__TASK INPUT__.
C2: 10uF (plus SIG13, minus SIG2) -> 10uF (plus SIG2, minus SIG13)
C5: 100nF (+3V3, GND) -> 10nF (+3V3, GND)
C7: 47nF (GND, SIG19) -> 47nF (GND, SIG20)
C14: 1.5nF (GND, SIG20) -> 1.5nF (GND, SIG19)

---

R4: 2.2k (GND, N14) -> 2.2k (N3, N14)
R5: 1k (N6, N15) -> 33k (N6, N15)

__EXERCISE AIM__. Keep both end lines and retype everything in the records above from the line containing "C2: 10uF (plus" through the line containing "C14: 1.5nF (GND, SIG20) -> 1.5nF (GND, SIG19)", exactly, with nothing else.

__COMPLETED TASK__.
C2: 10uF (plus SIG13, minus SIG2) -> 10uF (plus SIG2, minus SIG13)
C5: 100nF (+3V3, GND) -> 10nF (+3V3, GND)
C7: 47nF (GND, SIG19) -> 47nF (GND, SIG20)
C14: 1.5nF (GND, SIG20) -> 1.5nF (GND, SIG19)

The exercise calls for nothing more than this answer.